PROBLEM DETAILS >> Look below for the line containing "The camera went 95"; from there, print each line exactly up to and including the line containing "The camera went 15 degrees right", and stop.
━━━━━ GIVEN DATA
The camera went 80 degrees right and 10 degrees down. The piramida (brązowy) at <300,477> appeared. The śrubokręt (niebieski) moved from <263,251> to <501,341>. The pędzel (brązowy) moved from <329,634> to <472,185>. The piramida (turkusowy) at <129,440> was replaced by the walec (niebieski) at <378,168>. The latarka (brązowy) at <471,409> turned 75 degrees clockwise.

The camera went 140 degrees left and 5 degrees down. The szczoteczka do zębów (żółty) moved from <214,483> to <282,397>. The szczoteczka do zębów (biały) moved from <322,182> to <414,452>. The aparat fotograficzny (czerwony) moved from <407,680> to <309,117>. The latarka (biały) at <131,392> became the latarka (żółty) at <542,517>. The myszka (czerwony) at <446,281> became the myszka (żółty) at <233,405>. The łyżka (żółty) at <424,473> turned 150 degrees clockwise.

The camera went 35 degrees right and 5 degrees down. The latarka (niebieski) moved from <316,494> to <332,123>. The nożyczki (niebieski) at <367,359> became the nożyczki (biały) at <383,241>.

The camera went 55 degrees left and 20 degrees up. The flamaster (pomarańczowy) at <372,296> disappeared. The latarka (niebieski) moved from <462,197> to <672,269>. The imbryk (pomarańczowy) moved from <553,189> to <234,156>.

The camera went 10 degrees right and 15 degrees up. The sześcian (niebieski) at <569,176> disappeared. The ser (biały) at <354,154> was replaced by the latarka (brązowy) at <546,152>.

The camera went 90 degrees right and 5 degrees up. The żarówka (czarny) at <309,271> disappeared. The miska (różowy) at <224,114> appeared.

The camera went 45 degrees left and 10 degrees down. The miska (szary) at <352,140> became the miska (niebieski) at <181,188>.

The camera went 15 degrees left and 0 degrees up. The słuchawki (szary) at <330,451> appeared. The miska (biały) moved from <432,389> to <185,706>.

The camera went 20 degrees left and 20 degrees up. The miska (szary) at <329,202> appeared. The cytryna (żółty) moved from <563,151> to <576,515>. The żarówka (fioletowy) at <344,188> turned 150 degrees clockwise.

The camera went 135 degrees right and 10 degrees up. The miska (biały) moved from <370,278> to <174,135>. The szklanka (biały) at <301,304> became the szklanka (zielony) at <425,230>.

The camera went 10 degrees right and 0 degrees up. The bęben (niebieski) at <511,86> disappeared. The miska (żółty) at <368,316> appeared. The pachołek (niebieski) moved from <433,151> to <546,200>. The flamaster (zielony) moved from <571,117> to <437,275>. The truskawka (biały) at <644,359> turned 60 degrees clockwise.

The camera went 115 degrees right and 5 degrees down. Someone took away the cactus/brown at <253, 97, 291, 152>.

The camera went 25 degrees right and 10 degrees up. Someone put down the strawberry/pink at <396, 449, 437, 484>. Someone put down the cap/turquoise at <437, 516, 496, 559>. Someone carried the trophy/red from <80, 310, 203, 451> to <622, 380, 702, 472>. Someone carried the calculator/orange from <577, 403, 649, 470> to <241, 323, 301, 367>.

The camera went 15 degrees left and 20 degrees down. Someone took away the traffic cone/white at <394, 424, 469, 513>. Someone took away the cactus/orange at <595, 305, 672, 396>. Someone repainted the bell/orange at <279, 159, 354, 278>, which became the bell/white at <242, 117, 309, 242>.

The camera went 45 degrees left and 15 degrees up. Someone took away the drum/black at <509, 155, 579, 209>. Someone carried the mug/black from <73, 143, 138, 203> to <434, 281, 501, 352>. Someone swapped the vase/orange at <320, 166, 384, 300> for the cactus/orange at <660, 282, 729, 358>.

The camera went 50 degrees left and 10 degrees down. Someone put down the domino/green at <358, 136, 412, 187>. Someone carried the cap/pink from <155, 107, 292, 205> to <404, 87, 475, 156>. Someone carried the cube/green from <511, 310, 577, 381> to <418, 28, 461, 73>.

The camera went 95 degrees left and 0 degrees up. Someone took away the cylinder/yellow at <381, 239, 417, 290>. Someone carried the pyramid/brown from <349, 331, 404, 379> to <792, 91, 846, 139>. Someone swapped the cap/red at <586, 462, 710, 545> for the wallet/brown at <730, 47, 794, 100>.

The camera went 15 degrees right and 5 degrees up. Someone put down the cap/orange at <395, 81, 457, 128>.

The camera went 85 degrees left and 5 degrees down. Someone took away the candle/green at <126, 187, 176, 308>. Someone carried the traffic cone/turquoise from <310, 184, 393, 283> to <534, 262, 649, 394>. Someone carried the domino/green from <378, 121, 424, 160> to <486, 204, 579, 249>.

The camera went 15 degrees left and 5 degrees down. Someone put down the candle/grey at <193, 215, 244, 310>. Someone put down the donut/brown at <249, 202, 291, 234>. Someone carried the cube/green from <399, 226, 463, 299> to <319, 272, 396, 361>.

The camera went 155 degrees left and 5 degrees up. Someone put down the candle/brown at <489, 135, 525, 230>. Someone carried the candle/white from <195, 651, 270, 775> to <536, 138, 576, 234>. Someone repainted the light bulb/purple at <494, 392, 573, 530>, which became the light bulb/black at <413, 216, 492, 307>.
━━━━━━━━━━
ANSWER BOX >>
The camera went 95 degrees left and 0 degrees up. Someone took away the cylinder/yellow at <381, 239, 417, 290>. Someone carried the pyramid/brown from <349, 331, 404, 379> to <792, 91, 846, 139>. Someone swapped the cap/red at <586, 462, 710, 545> for the wallet/brown at <730, 47, 794, 100>.

The camera went 15 degrees right and 5 degrees up. Someone put down the cap/orange at <395, 81, 457, 128>.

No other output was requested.